| What the task asks |
The records below are to be written out exactly, with every picture omitted.

Spatial object tracking data
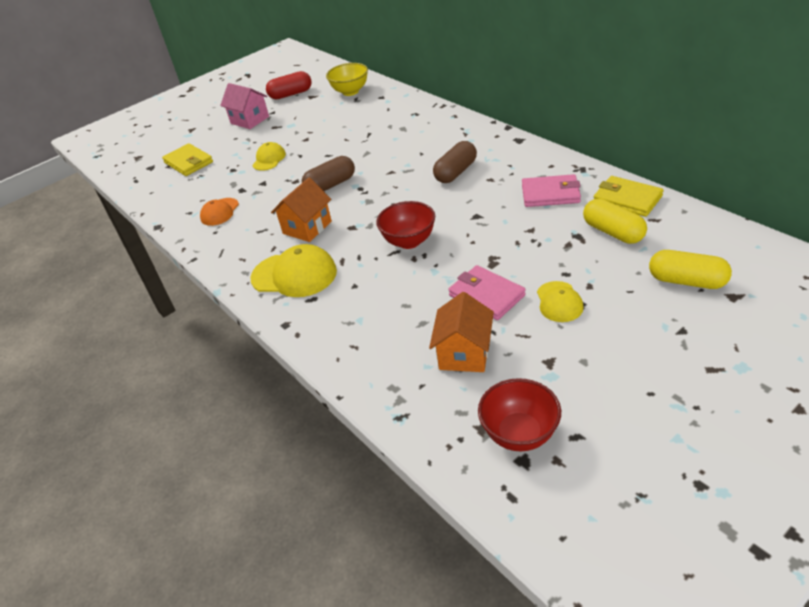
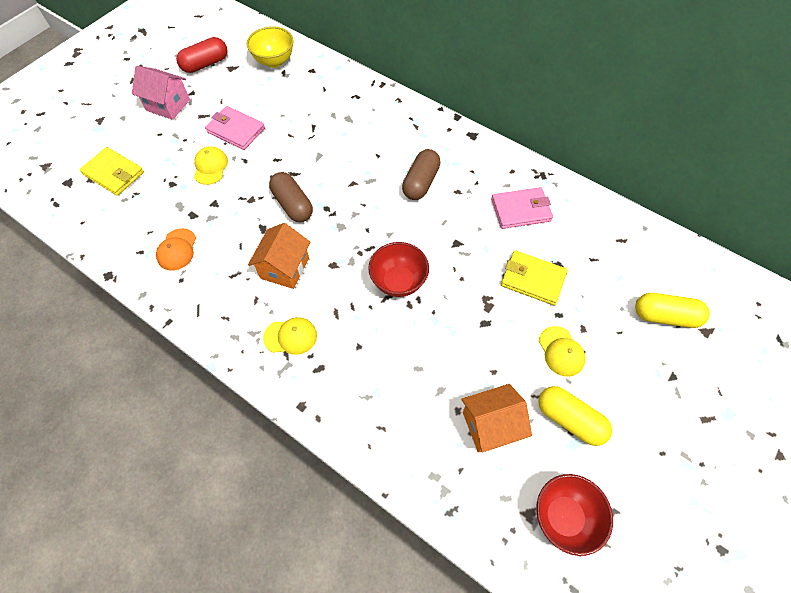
camera: 20 degrees left, 20 degrees up
(294, 275) = (290, 336): yellow cap -> yellow cap, size x0.59
(331, 185) = (293, 204): brown capsule -> brown capsule turned 75 degrees counterclockwise
(464, 353) = (490, 425): orange house -> orange house turned 75 degrees clockwise
(486, 295) = (493, 349): pink wallet -> pink wallet (236, 130)
(613, 232) = (589, 258): yellow capsule -> yellow capsule (569, 419)
(627, 199) = (592, 215): yellow wallet -> yellow wallet (532, 279)

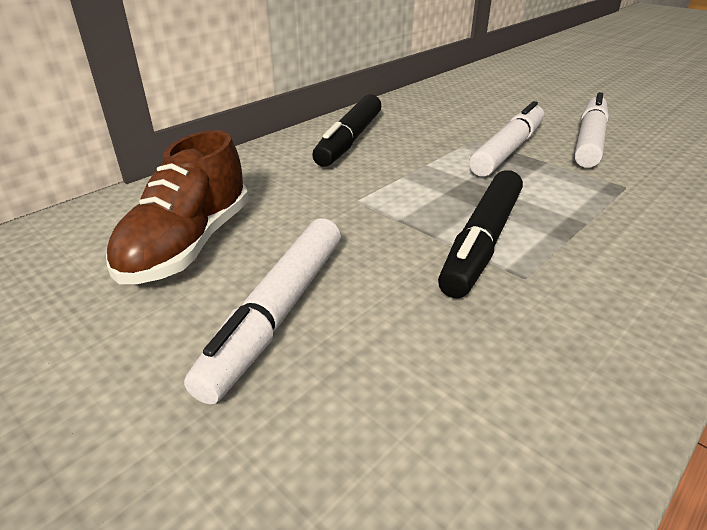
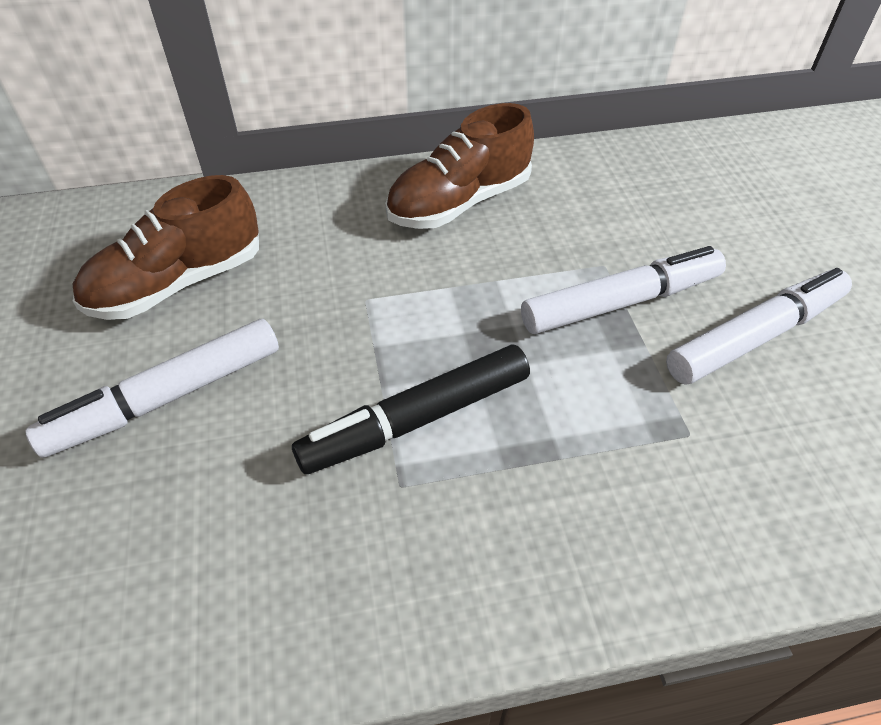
camera: 35 degrees right, 15 degrees up
(349, 140) = (459, 203): black marker -> brown shoe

| Your solution |
camera: 20 degrees left, 20 degrees up
(294, 275) = (290, 336): yellow cap -> yellow cap, size x0.59
(331, 185) = (293, 204): brown capsule -> brown capsule turned 75 degrees counterclockwise
(464, 353) = (490, 425): orange house -> orange house turned 75 degrees clockwise
(486, 295) = (493, 349): pink wallet -> pink wallet (236, 130)
(613, 232) = (589, 258): yellow capsule -> yellow capsule (569, 419)
(627, 199) = (592, 215): yellow wallet -> yellow wallet (532, 279)

camera: 35 degrees right, 15 degrees up
(349, 140) = (459, 203): black marker -> brown shoe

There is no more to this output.